Entries taken from a collection
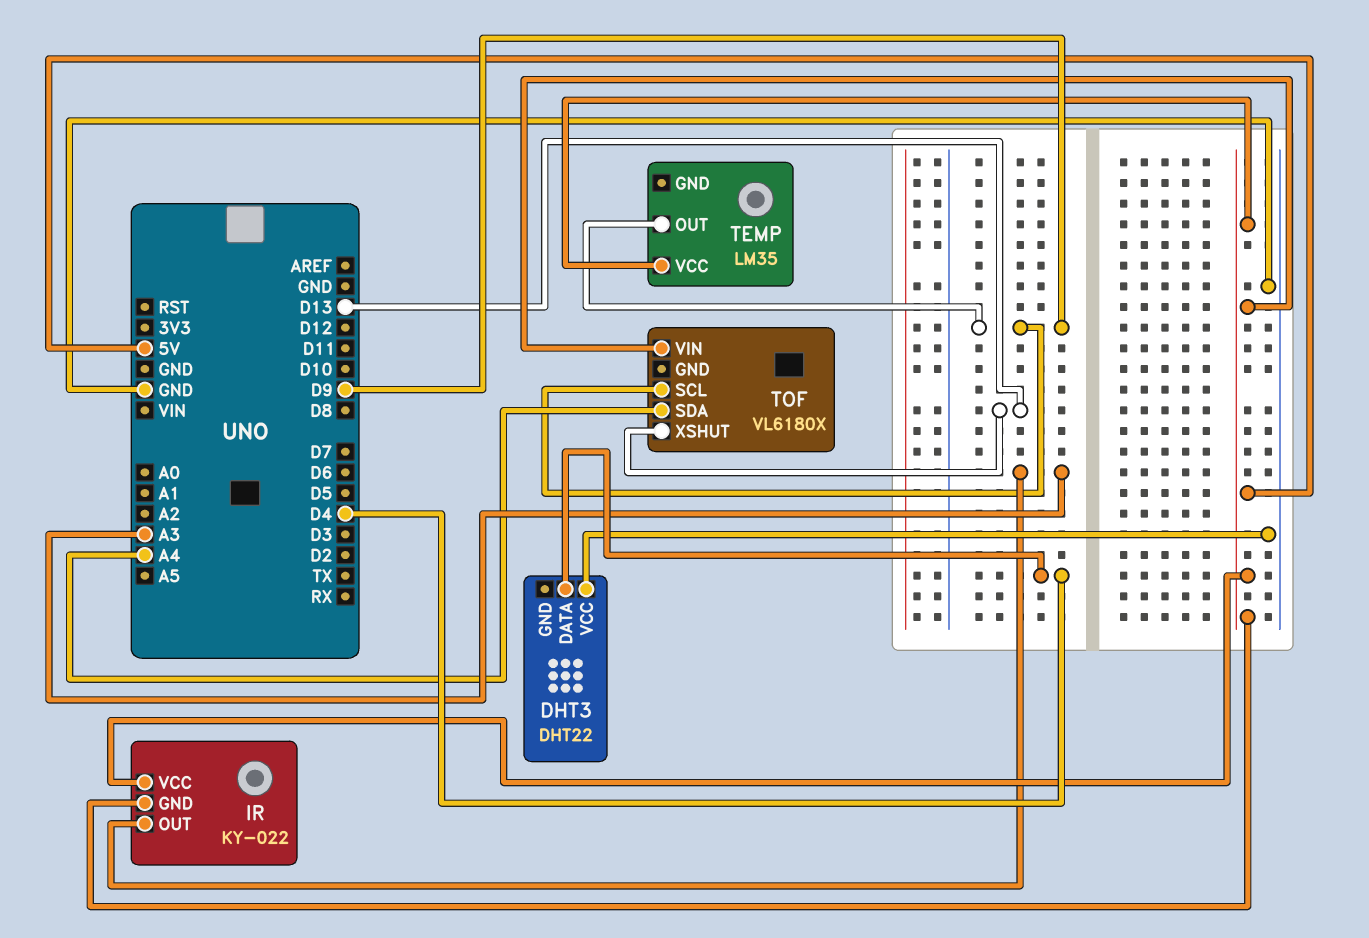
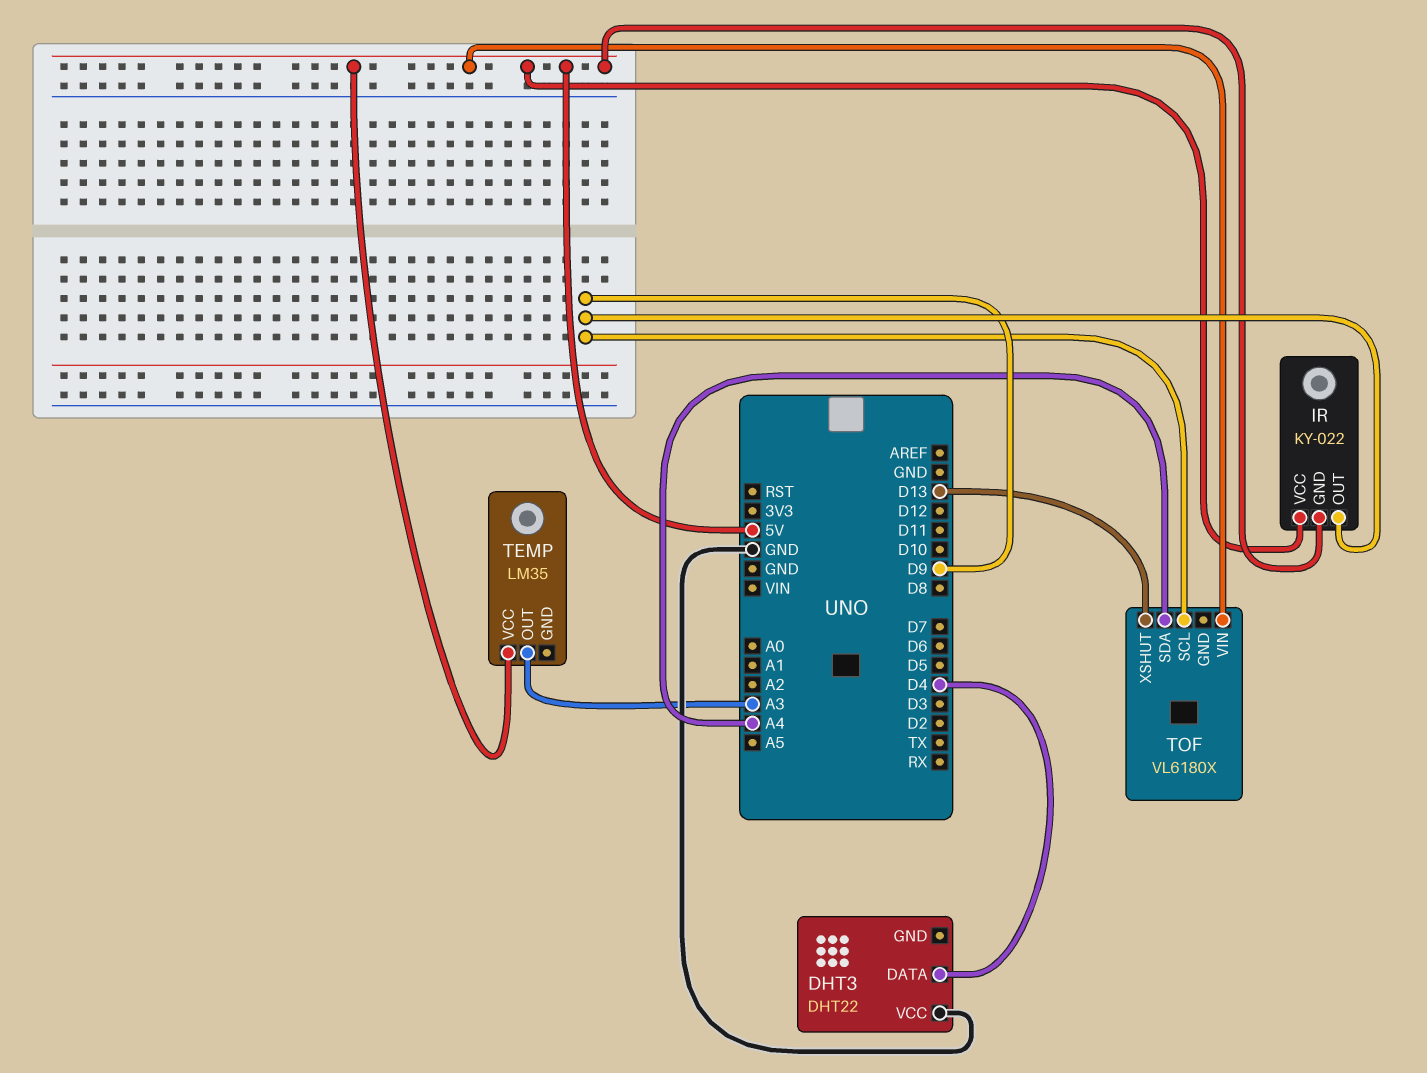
IR pin OUT: A3 -> D9
TEMP pin OUT: D9 -> A3

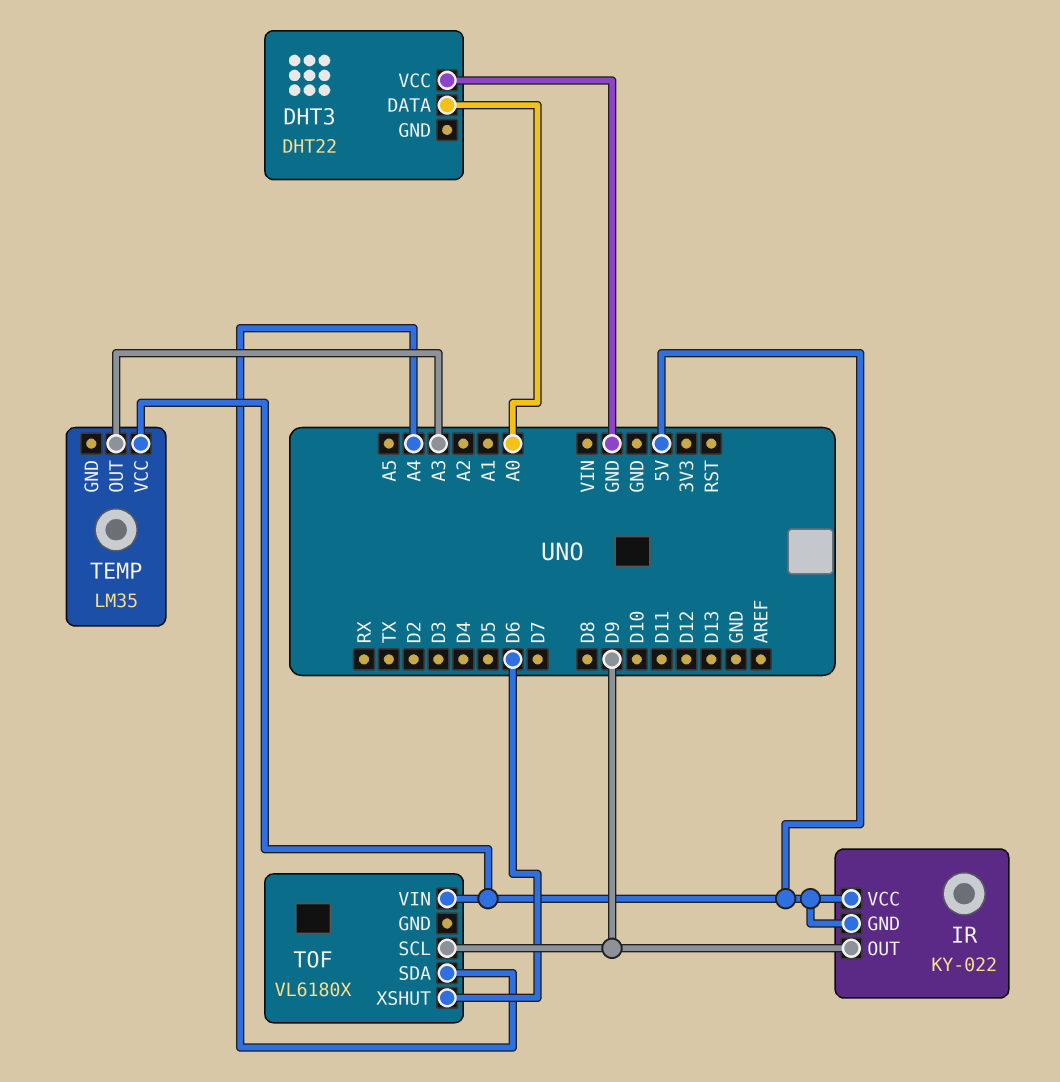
DHT3 pin DATA: D4 -> A0
TOF pin XSHUT: D13 -> D6

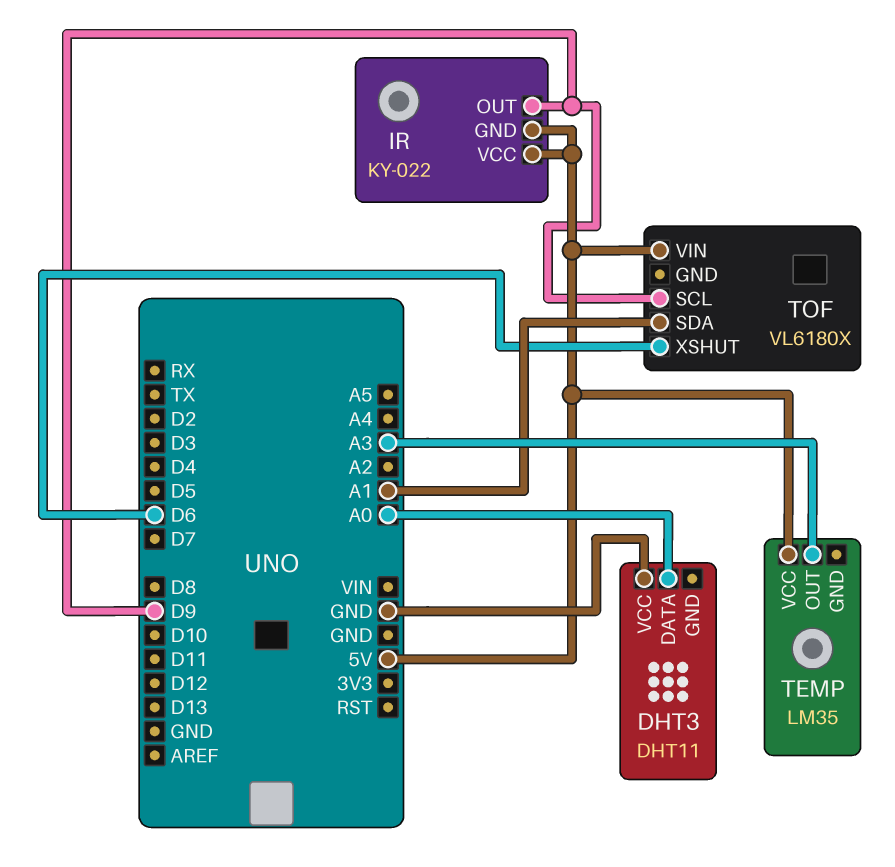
DHT3: DHT22 -> DHT11
TOF pin SDA: A4 -> A1

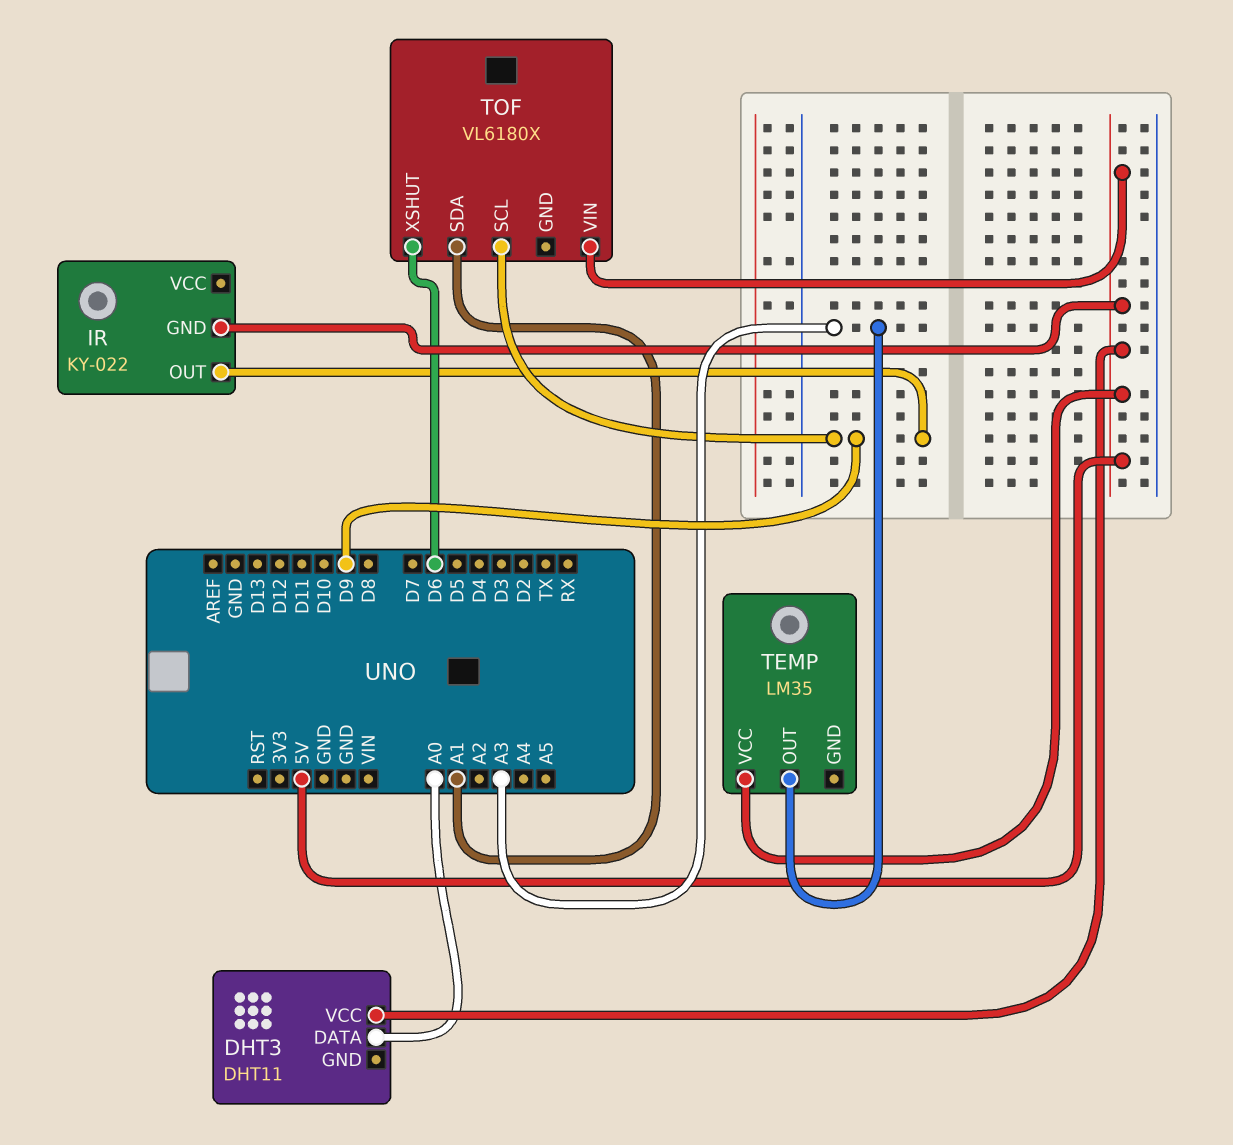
DHT3 pin VCC: GND -> 5V
IR pin VCC: 5V -> none

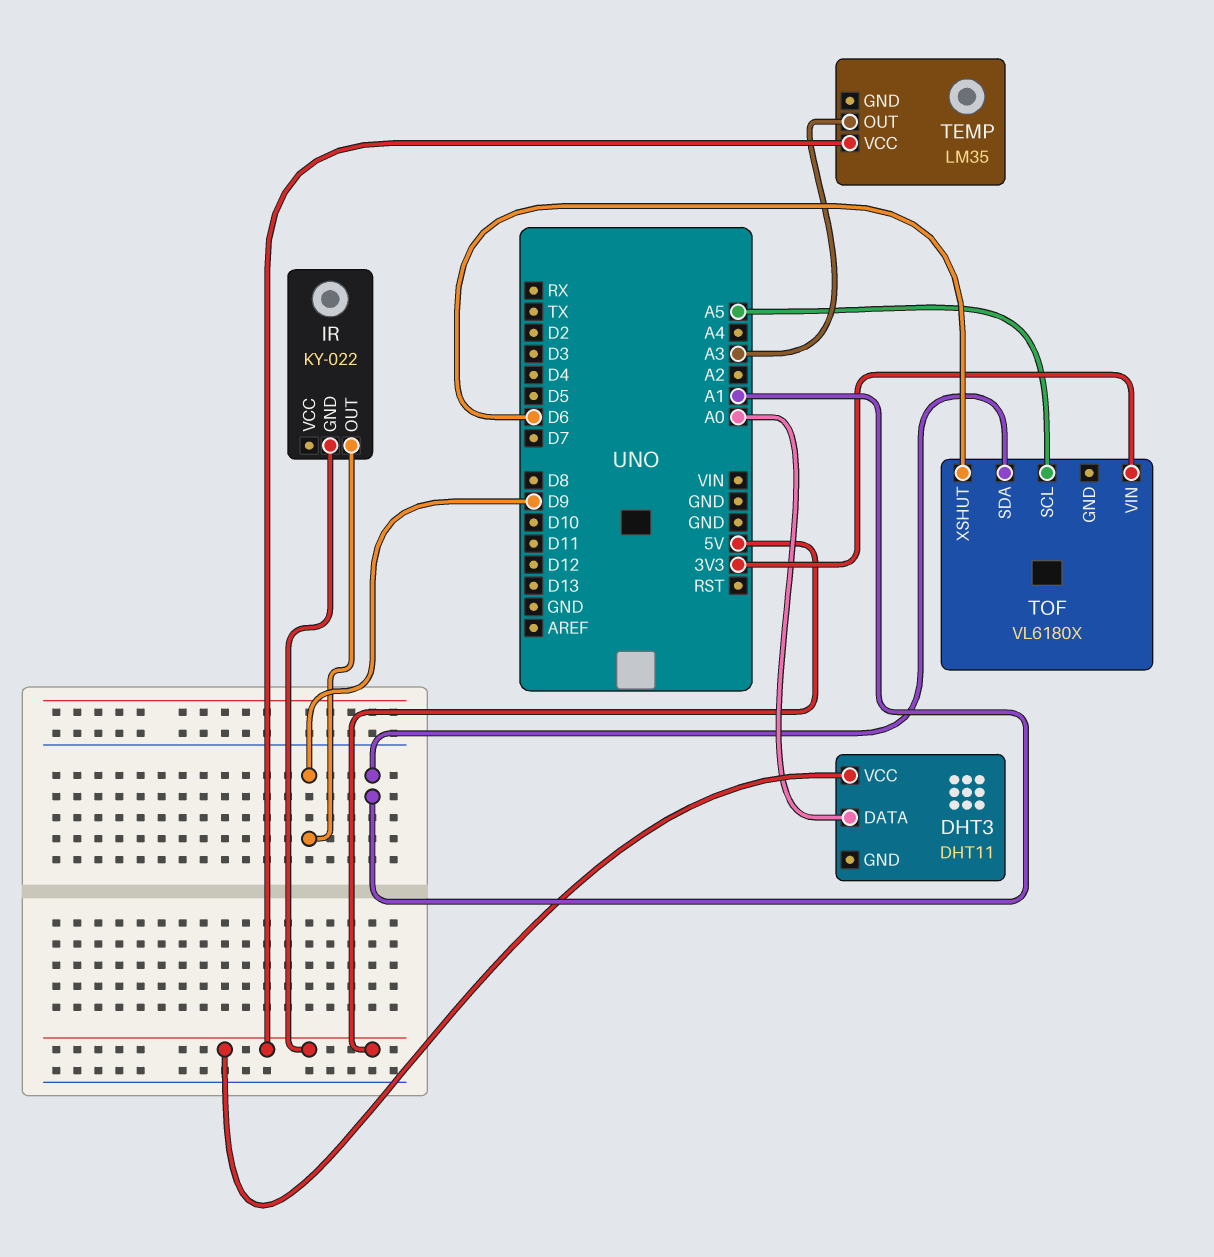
TOF pin SCL: D9 -> A5
TOF pin VIN: 5V -> 3V3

§ Prompt
Copy out, without any pictures, the lines of the records above from the one containing "TOF pin XSHUT: D13 -> D6" through the final line, both ends included.

§ Answer to the problem
TOF pin XSHUT: D13 -> D6

DHT3: DHT22 -> DHT11
TOF pin SDA: A4 -> A1

DHT3 pin VCC: GND -> 5V
IR pin VCC: 5V -> none

TOF pin SCL: D9 -> A5
TOF pin VIN: 5V -> 3V3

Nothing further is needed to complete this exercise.